To do => Pull out every line below that holds the word "green".

===== Data section =====

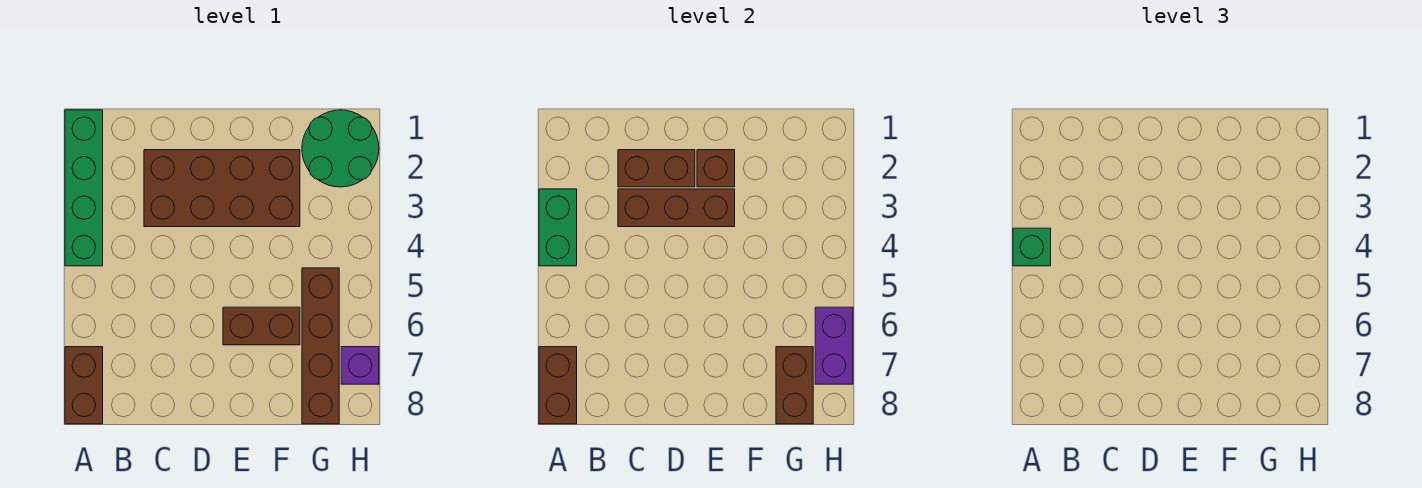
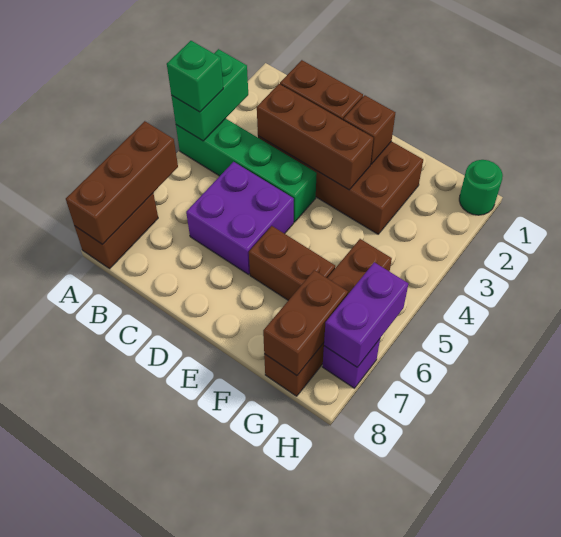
green brick A1:A4 level 1 -> green brick A4:D4 level 1
brown brick A7:A8 level 2 -> brown brick A6:A8 level 2
none -> purple brick C5:D6 level 1
green round brick G1:H2 level 1 -> green round brick H1 level 1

=====

Response for this exercise =>
green brick A1:A4 level 1 -> green brick A4:D4 level 1
green round brick G1:H2 level 1 -> green round brick H1 level 1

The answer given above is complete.